§ **REQUIRED ACTION**
Please retype the records below exactly as they appear, but leave out the pictures.
Segment Start: PROVIDED MATERIAL
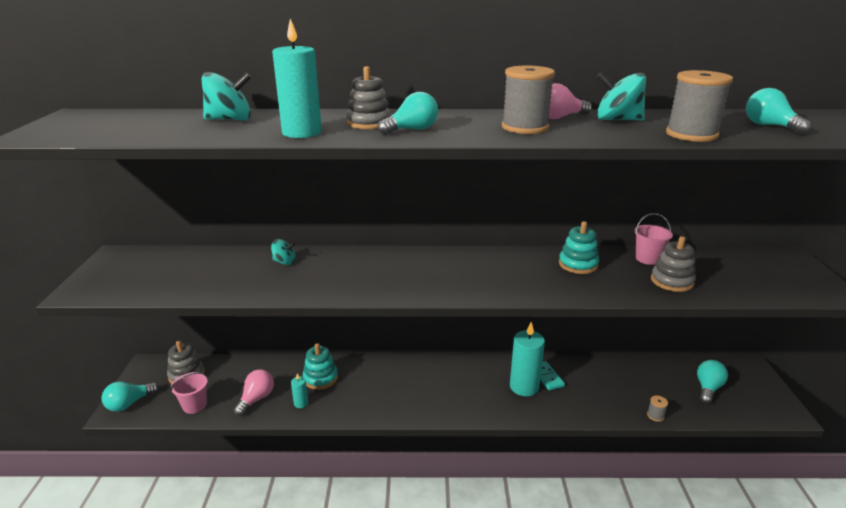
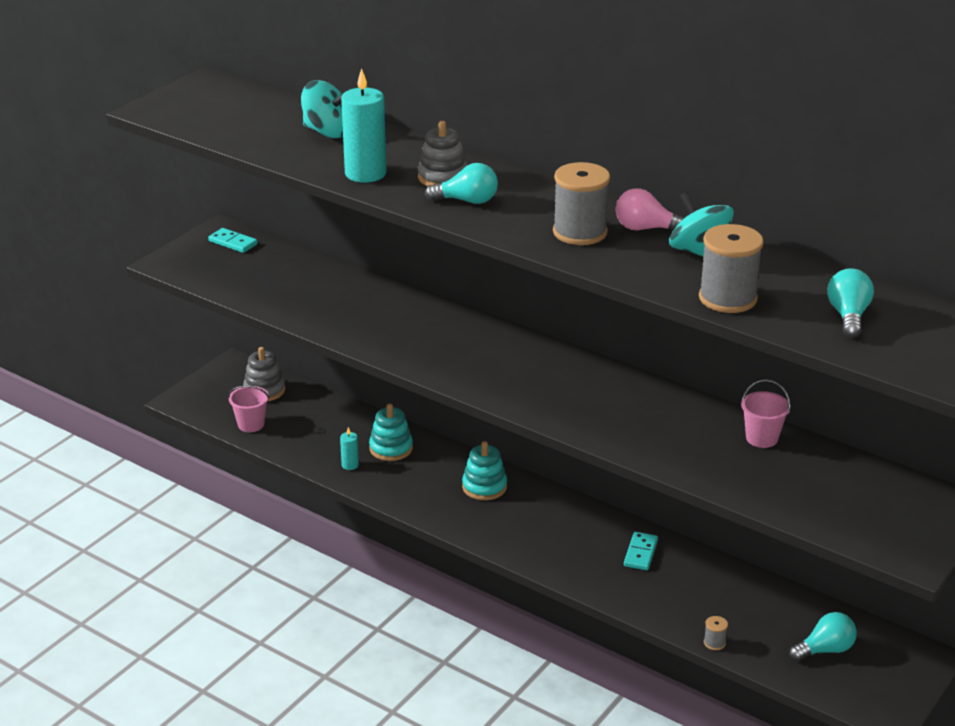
camera: 35 degrees right, 5 degrees up
turquoise light bulb [101,381,159,412] -> none
pink light bulb [233,369,274,416] -> none
turquoise spinning top [271,239,296,265] -> none
turquoise candle [510,322,545,396] -> none
turquoise stacking toy [559,221,599,274] -> turquoise stacking toy moved to [462,441,507,500]
grey stacking toy [651,236,696,292] -> none
none -> turquoise domino [208,228,258,253]

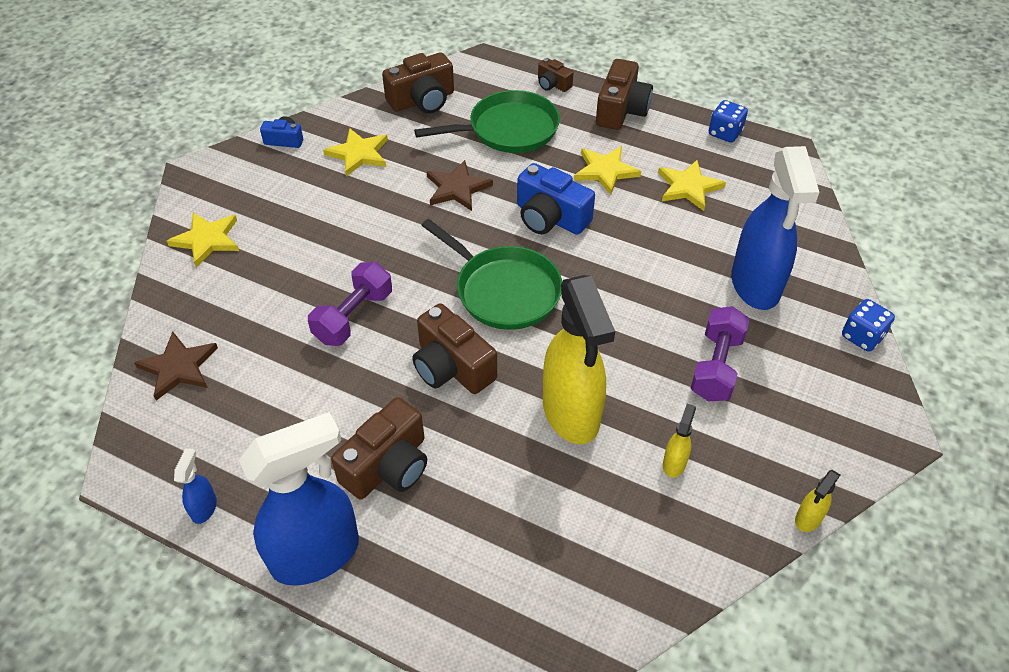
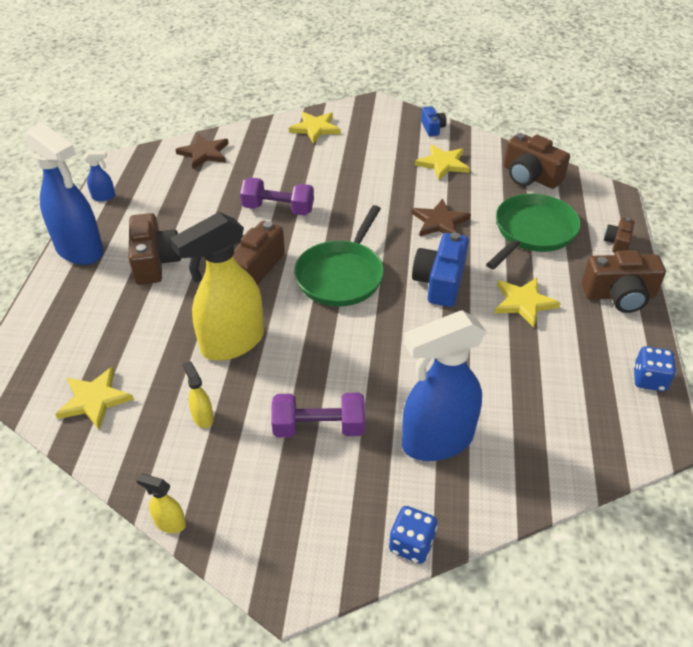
camera: 70 degrees right, 5 degrees down
brown camera [331,397,427,499] -> brown camera turned 120 degrees counterclockwise [129,213,181,285]
green pan [414,90,560,153] -> green pan turned 105 degrees counterclockwise [486,193,581,269]
yellow star [658,160,726,211] -> yellow star moved to [55,367,134,430]
yellow spray bottle [663,404,696,478] -> yellow spray bottle turned 120 degrees counterclockwise [183,361,214,428]

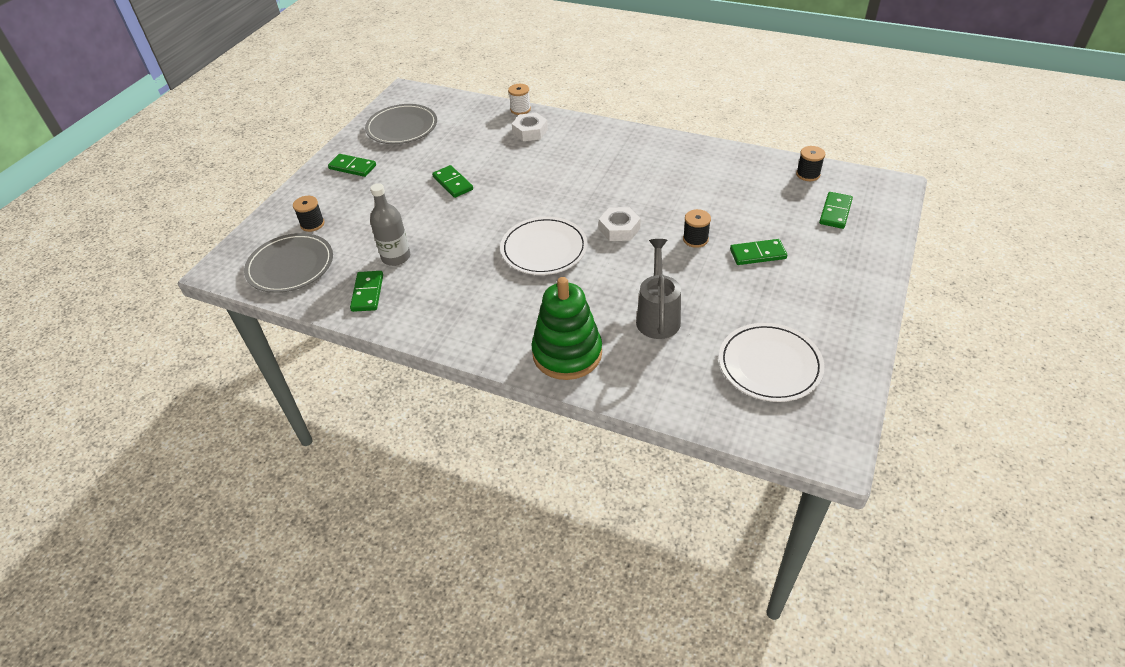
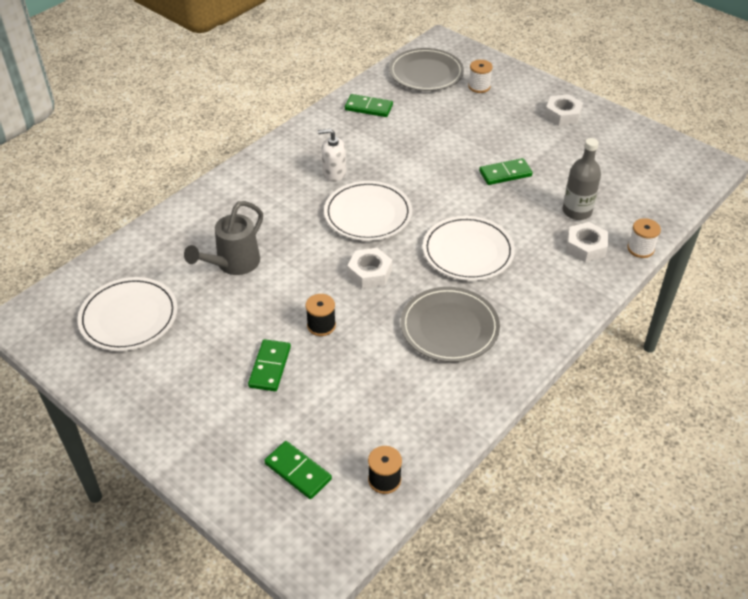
camera: 105 degrees right, 0 degrees up
black spool [293,196,325,232] -> white spool [468,60,493,93]
green domino [328,154,376,177] -> white nut [545,94,583,126]
grey plate [365,104,437,144] -> grey plate moved to [401,287,500,362]
grey bottle [370,183,410,266] -> grey bottle moved to [563,138,601,220]
green stacking toy [531,277,602,380] -> none
grey watering can [636,239,681,339] -> grey watering can turned 105 degrees clockwise [184,201,263,275]
none -> white soap dispenser [318,129,346,182]
none -> white plate [423,216,515,281]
Segment End: PROVIDED MATERIAL
§ **WRITTEN SOLUTION**
camera: 35 degrees right, 5 degrees up
turquoise light bulb [101,381,159,412] -> none
pink light bulb [233,369,274,416] -> none
turquoise spinning top [271,239,296,265] -> none
turquoise candle [510,322,545,396] -> none
turquoise stacking toy [559,221,599,274] -> turquoise stacking toy moved to [462,441,507,500]
grey stacking toy [651,236,696,292] -> none
none -> turquoise domino [208,228,258,253]

camera: 70 degrees right, 5 degrees down
brown camera [331,397,427,499] -> brown camera turned 120 degrees counterclockwise [129,213,181,285]
green pan [414,90,560,153] -> green pan turned 105 degrees counterclockwise [486,193,581,269]
yellow star [658,160,726,211] -> yellow star moved to [55,367,134,430]
yellow spray bottle [663,404,696,478] -> yellow spray bottle turned 120 degrees counterclockwise [183,361,214,428]

camera: 105 degrees right, 0 degrees up
black spool [293,196,325,232] -> white spool [468,60,493,93]
green domino [328,154,376,177] -> white nut [545,94,583,126]
grey plate [365,104,437,144] -> grey plate moved to [401,287,500,362]
grey bottle [370,183,410,266] -> grey bottle moved to [563,138,601,220]
green stacking toy [531,277,602,380] -> none
grey watering can [636,239,681,339] -> grey watering can turned 105 degrees clockwise [184,201,263,275]
none -> white soap dispenser [318,129,346,182]
none -> white plate [423,216,515,281]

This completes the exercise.